━━ SOURCE DATA ━━
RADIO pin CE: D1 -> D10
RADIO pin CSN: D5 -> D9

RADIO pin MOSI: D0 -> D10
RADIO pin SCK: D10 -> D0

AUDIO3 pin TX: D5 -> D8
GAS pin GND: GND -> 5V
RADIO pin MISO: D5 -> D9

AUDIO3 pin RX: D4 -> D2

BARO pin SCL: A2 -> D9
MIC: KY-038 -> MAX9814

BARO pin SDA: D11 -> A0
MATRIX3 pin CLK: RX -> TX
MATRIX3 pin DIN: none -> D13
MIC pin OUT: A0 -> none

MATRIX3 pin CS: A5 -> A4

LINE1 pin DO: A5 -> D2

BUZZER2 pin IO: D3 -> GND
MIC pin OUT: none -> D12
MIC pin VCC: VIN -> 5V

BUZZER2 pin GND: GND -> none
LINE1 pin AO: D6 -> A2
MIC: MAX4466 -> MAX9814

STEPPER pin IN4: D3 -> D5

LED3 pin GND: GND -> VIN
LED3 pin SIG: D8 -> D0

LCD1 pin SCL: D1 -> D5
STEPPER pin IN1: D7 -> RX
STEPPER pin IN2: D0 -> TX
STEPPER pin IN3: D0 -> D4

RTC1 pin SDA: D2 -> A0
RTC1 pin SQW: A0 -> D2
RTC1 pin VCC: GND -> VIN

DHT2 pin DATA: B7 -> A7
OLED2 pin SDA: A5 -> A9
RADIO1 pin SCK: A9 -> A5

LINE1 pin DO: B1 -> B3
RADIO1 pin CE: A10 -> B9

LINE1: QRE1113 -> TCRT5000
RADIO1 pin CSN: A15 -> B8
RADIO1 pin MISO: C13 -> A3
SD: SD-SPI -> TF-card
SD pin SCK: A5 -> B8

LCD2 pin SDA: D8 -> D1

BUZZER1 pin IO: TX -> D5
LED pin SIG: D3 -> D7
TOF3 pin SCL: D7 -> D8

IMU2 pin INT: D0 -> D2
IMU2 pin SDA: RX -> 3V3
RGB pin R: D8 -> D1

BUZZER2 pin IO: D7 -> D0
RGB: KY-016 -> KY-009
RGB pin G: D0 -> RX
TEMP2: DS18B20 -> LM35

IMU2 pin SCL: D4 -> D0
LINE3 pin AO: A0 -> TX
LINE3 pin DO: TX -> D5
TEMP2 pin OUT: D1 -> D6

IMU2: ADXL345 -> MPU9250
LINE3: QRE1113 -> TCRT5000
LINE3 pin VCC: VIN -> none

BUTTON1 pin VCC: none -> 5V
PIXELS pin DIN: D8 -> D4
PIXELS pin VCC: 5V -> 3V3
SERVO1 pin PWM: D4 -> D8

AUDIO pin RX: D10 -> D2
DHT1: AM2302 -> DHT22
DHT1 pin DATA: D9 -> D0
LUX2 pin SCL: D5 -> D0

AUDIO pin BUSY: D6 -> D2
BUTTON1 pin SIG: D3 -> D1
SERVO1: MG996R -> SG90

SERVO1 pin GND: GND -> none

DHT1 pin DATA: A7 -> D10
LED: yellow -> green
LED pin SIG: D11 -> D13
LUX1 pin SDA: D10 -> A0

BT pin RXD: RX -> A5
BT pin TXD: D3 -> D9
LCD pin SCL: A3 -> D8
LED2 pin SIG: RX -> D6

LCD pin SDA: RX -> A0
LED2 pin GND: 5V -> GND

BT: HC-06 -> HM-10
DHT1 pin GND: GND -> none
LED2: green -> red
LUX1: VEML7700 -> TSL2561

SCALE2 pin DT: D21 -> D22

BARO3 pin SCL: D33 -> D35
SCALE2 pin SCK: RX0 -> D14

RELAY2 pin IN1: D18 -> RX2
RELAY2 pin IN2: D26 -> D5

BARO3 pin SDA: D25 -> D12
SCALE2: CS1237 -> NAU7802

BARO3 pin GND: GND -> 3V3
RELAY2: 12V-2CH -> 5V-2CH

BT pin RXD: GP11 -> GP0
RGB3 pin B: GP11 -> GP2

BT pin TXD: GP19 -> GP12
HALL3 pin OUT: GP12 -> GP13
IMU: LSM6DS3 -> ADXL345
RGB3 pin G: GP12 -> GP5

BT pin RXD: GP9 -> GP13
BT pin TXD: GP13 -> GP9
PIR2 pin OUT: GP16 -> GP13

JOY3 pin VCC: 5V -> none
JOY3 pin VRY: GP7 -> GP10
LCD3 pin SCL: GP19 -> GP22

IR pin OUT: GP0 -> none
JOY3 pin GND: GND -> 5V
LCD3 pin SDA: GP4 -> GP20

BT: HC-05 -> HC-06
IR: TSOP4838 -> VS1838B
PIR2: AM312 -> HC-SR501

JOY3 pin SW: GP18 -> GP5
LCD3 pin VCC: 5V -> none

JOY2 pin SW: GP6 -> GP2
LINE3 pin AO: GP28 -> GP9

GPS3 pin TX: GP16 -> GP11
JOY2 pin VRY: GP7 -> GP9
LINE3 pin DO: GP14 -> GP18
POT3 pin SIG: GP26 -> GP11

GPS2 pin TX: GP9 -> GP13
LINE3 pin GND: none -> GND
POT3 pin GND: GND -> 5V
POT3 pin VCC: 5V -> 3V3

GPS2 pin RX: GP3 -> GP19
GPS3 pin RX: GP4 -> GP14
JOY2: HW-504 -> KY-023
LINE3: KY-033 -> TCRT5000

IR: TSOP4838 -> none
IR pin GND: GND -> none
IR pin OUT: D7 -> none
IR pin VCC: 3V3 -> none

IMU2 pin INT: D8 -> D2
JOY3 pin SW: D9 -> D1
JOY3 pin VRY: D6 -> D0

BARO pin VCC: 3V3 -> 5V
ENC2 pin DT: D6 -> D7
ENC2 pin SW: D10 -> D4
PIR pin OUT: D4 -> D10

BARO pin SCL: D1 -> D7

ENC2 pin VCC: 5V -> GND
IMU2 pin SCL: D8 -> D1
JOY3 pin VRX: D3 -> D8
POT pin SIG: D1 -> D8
━━━
» DESCRIPTION OF THE TASK
In the entries above, copy each line that contains the string "STEPPER".

» ANSWER BOX
STEPPER pin IN4: D3 -> D5
STEPPER pin IN1: D7 -> RX
STEPPER pin IN2: D0 -> TX
STEPPER pin IN3: D0 -> D4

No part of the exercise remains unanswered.